**WORK TASK**: Could you return all of the entries below exactly, minus the pictures?

:::

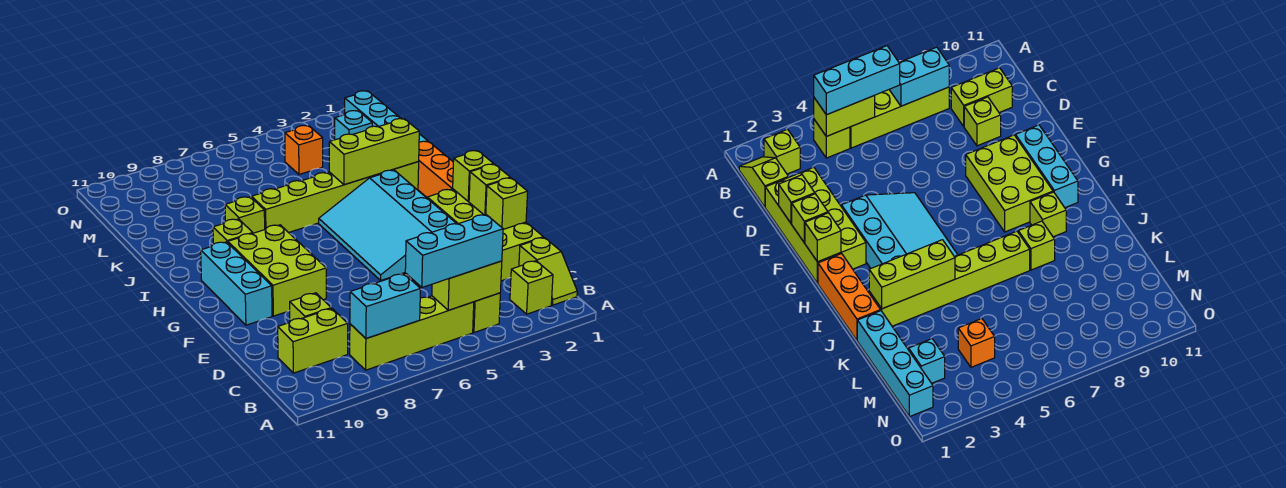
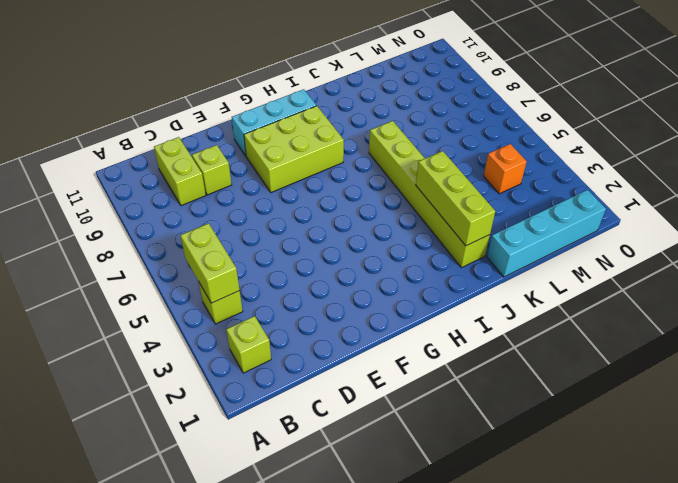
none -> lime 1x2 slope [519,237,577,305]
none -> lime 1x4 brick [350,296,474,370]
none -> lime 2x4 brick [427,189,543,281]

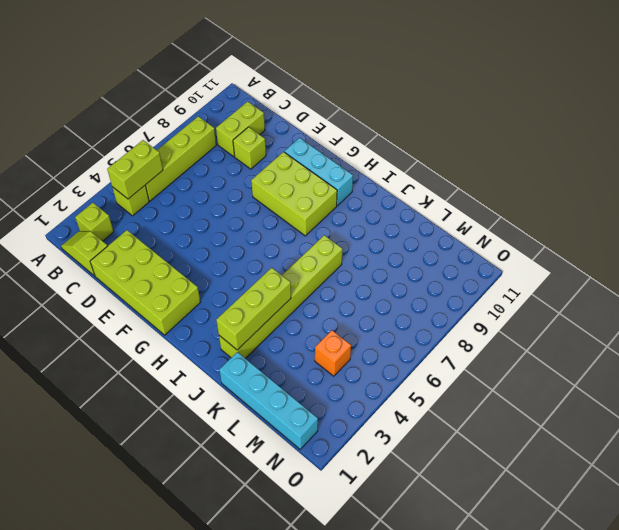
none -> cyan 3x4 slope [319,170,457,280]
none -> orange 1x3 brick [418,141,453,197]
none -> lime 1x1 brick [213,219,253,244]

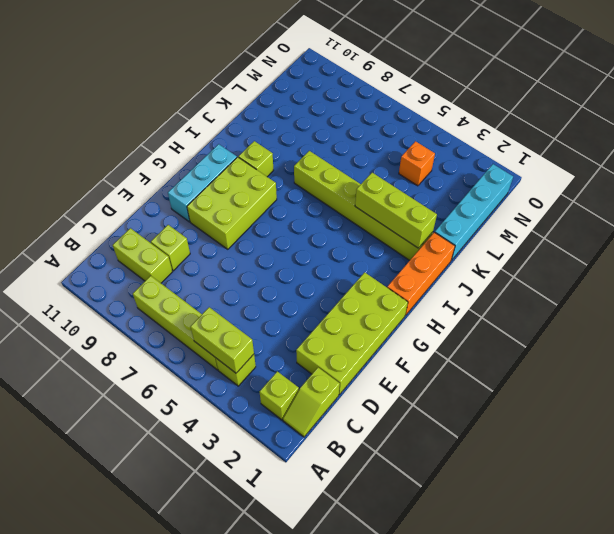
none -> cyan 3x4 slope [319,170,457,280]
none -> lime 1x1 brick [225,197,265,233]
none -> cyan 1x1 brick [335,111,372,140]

:::

**WRITTEN RESPONSE**:
none -> lime 1x2 slope [519,237,577,305]
none -> lime 1x4 brick [350,296,474,370]
none -> lime 2x4 brick [427,189,543,281]

none -> cyan 3x4 slope [319,170,457,280]
none -> orange 1x3 brick [418,141,453,197]
none -> lime 1x1 brick [213,219,253,244]

none -> cyan 3x4 slope [319,170,457,280]
none -> lime 1x1 brick [225,197,265,233]
none -> cyan 1x1 brick [335,111,372,140]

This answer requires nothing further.